> [Work item]:
Across the records, how many lines contain "minus"? Answer with the number alone.

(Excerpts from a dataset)
■ ■ ■ ■
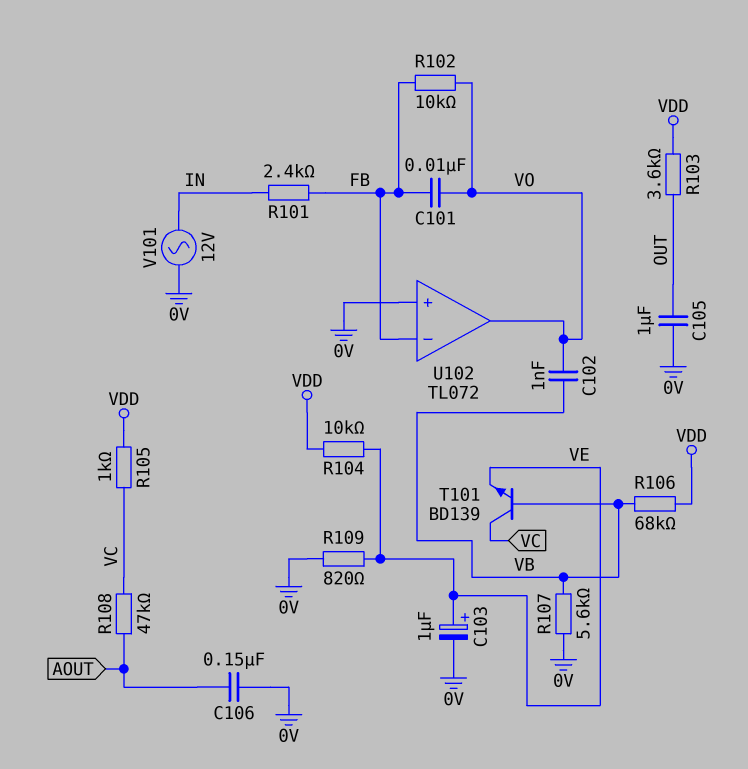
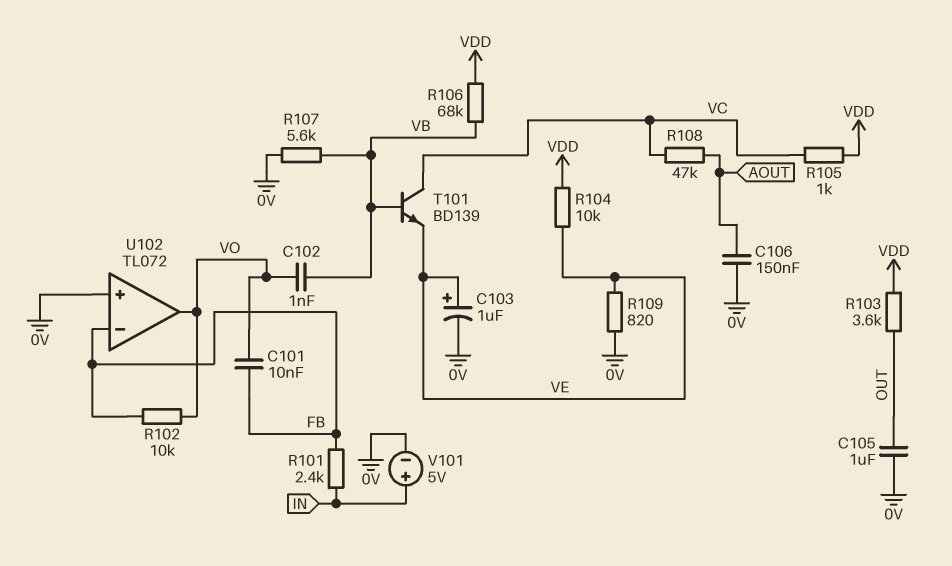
V101: AC 12V (0V, IN) -> 5V (plus IN, minus 0V)

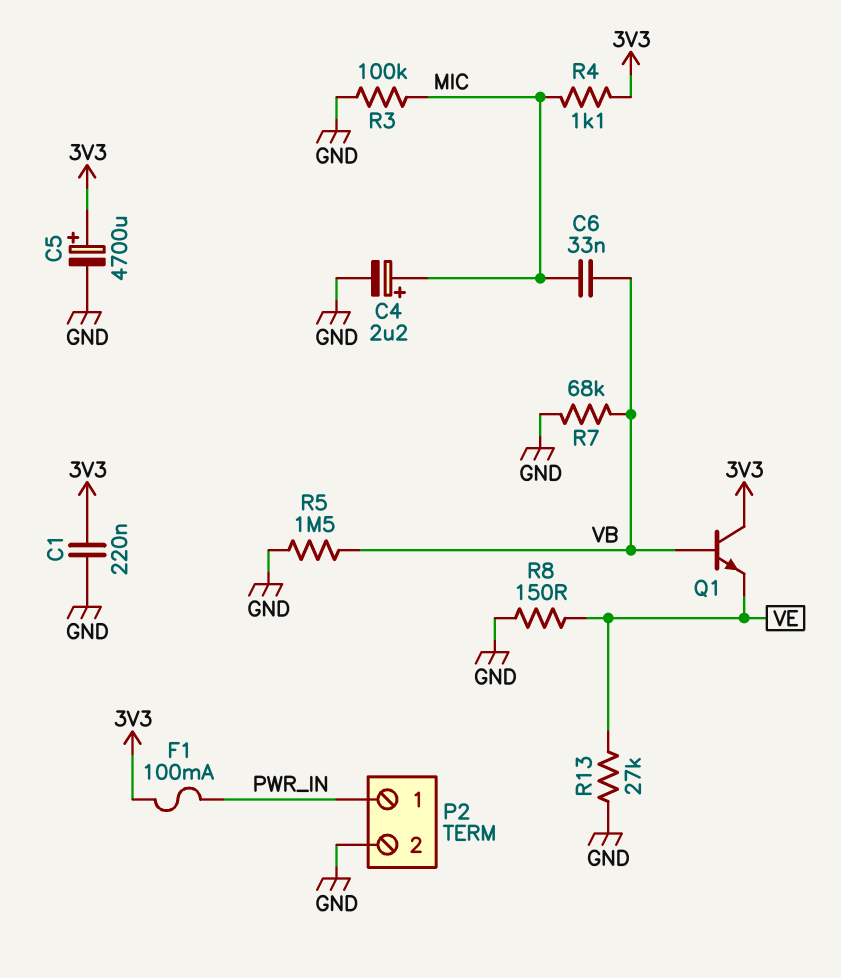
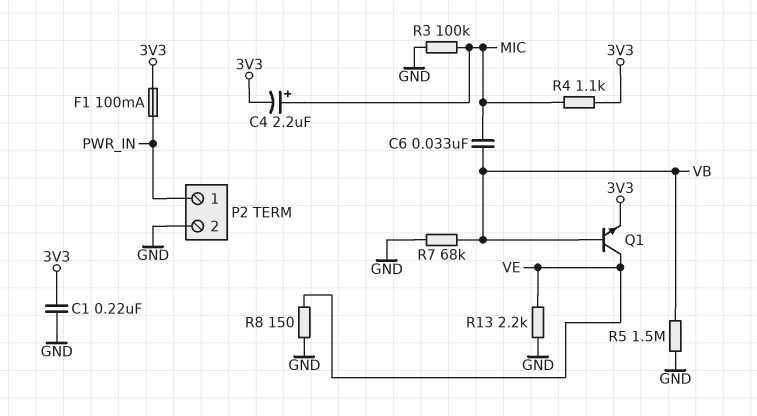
C4: 2.2uF (plus MIC, minus GND) -> 2.2uF (plus MIC, minus 3V3)
C5: 4700uF (plus 3V3, minus GND) -> none
Q1: NPN (B VB, C 3V3, E VE) -> NPN (B VB, C VE, E 3V3)
R13: 27k (GND, VE) -> 2.2k (GND, VE)

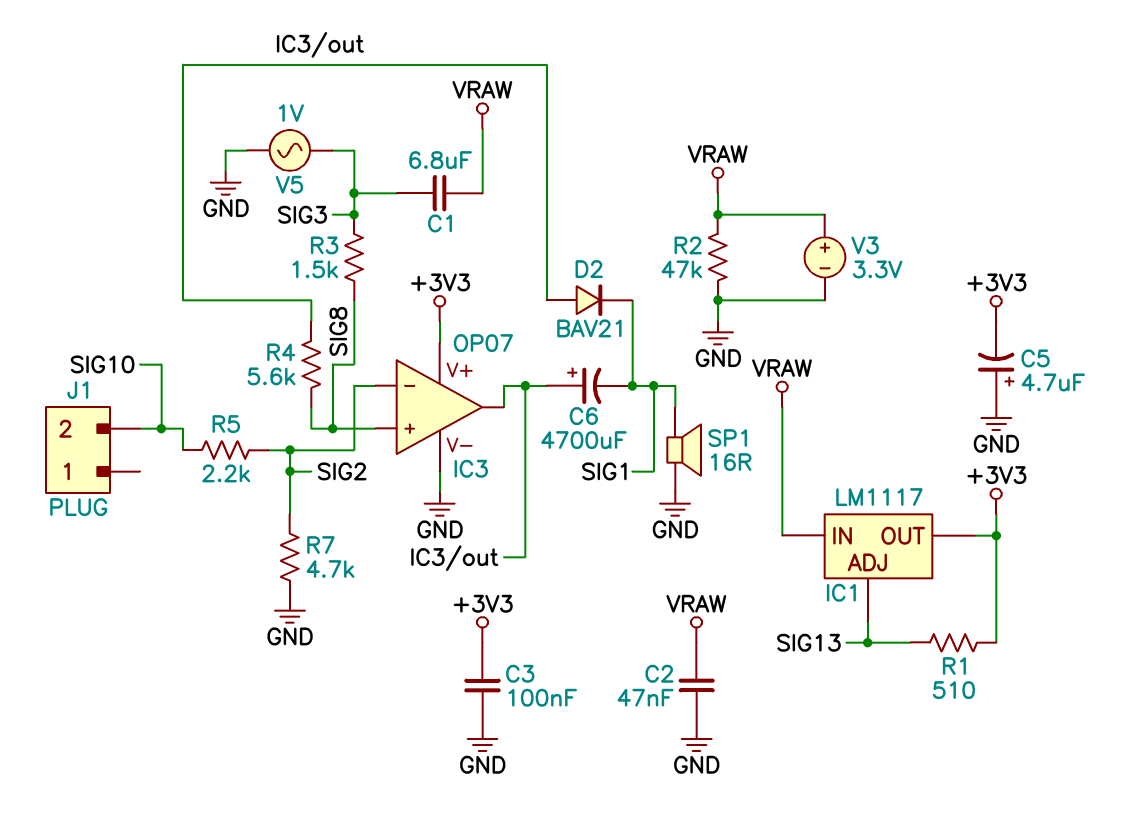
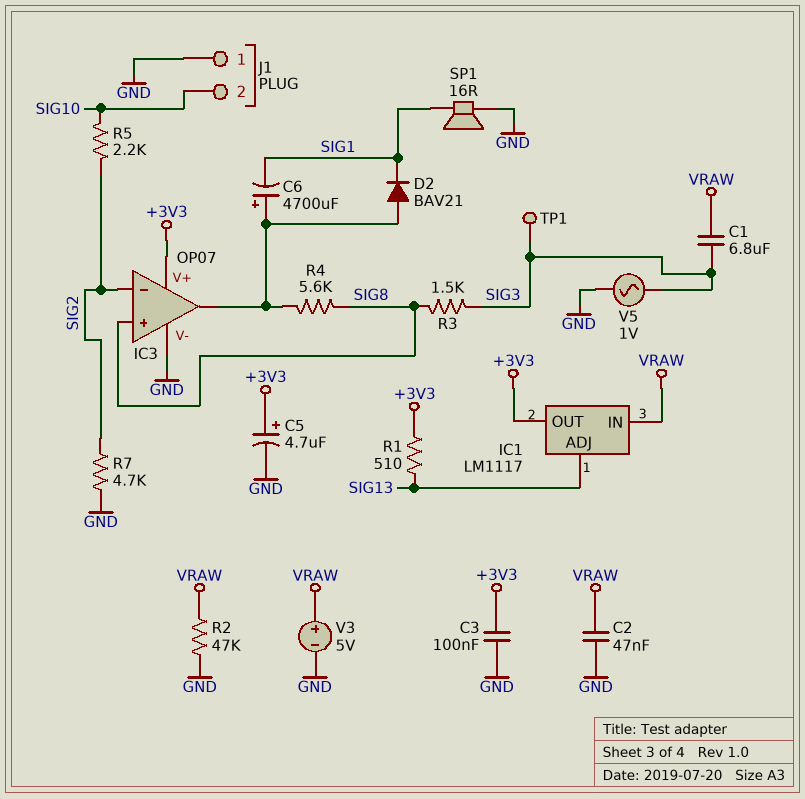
C5: 4.7uF (plus GND, minus +3V3) -> 4.7uF (plus +3V3, minus GND)
J1 pin 1: none -> GND
TP1: none -> test point (SIG3)
V3: 3.3V (plus VRAW, minus GND) -> 5V (plus VRAW, minus GND)

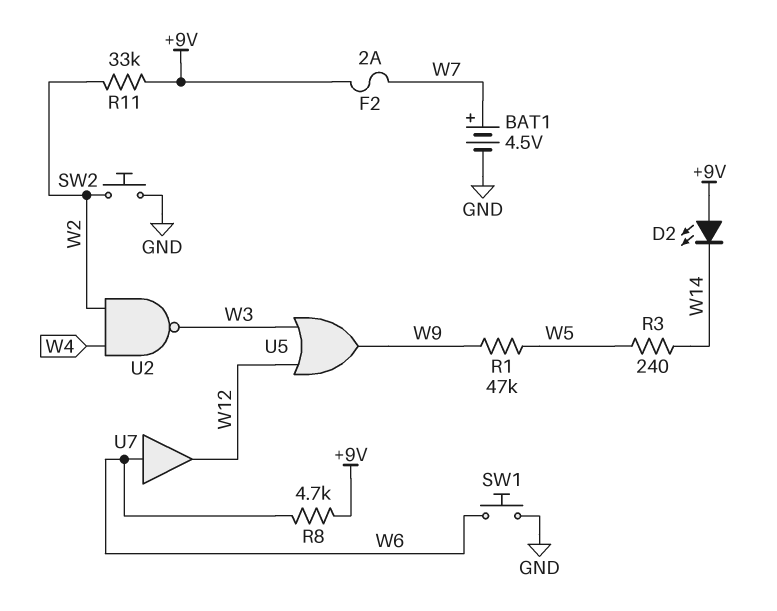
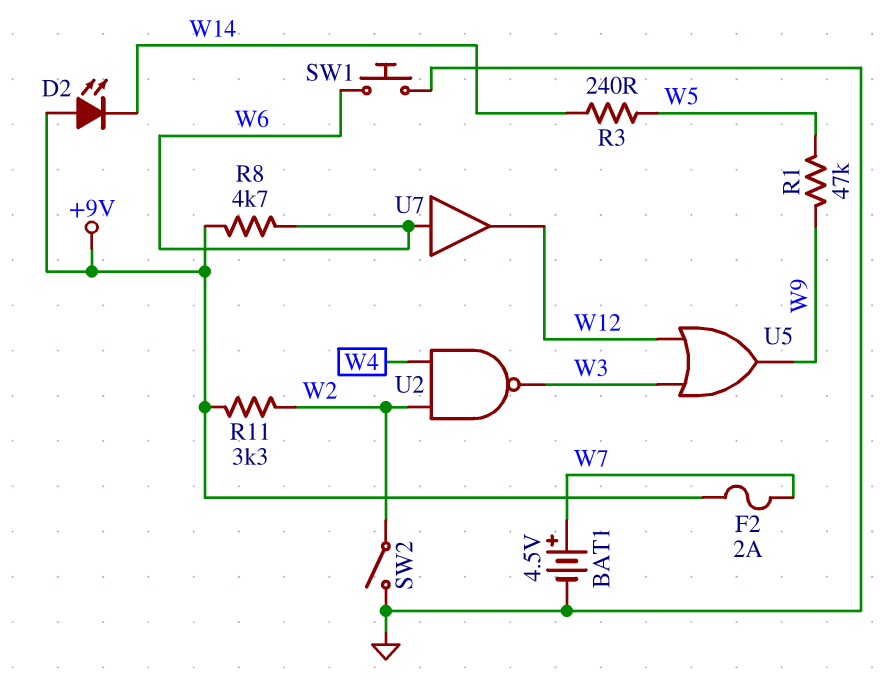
R11: 33k (+9V, W2) -> 3.3k (+9V, W2)
SW2: button (GND, W2) -> switch (GND, W2)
■ ■ ■ ■
> [Solution for this exercise]:
5